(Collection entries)
=====
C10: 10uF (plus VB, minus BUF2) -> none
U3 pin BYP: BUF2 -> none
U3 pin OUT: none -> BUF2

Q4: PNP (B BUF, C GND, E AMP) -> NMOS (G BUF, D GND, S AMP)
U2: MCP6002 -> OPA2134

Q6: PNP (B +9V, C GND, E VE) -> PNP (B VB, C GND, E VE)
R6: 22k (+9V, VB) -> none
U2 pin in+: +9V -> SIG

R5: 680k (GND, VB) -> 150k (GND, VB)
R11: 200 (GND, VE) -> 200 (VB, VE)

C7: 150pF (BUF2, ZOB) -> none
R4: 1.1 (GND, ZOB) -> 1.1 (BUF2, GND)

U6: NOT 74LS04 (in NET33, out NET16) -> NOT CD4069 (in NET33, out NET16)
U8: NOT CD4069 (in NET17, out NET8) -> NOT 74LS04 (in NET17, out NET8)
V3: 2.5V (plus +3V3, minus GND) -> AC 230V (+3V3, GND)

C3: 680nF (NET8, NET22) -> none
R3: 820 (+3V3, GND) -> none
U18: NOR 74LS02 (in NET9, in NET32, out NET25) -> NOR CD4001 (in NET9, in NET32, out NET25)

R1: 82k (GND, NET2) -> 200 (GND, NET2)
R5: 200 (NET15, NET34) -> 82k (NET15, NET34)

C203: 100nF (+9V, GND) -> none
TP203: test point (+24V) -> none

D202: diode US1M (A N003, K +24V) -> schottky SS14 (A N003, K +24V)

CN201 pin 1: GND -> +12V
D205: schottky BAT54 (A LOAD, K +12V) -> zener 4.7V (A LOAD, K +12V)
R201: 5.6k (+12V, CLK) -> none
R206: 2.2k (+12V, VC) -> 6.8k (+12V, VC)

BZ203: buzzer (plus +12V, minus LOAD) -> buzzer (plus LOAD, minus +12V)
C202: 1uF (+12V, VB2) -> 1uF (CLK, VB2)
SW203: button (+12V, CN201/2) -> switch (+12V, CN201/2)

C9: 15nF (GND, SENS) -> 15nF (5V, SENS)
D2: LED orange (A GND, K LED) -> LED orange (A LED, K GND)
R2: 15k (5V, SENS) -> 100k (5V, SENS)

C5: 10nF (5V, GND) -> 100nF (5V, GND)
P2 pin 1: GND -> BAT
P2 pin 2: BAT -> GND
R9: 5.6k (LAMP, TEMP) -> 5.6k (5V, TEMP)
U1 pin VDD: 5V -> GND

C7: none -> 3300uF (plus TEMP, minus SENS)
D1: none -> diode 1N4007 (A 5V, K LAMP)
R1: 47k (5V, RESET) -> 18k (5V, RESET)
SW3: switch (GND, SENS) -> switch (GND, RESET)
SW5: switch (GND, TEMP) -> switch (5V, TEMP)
=====
_WORK REQUIRED_
Set down verbatim only the lines between the start of the data above and the line with "R4: 1.1 (GND, ZOB) -> 1.1 (BUF2, GND)", both boundaries included.

_SOLUTION FOR THIS EXERCISE_
C10: 10uF (plus VB, minus BUF2) -> none
U3 pin BYP: BUF2 -> none
U3 pin OUT: none -> BUF2

Q4: PNP (B BUF, C GND, E AMP) -> NMOS (G BUF, D GND, S AMP)
U2: MCP6002 -> OPA2134

Q6: PNP (B +9V, C GND, E VE) -> PNP (B VB, C GND, E VE)
R6: 22k (+9V, VB) -> none
U2 pin in+: +9V -> SIG

R5: 680k (GND, VB) -> 150k (GND, VB)
R11: 200 (GND, VE) -> 200 (VB, VE)

C7: 150pF (BUF2, ZOB) -> none
R4: 1.1 (GND, ZOB) -> 1.1 (BUF2, GND)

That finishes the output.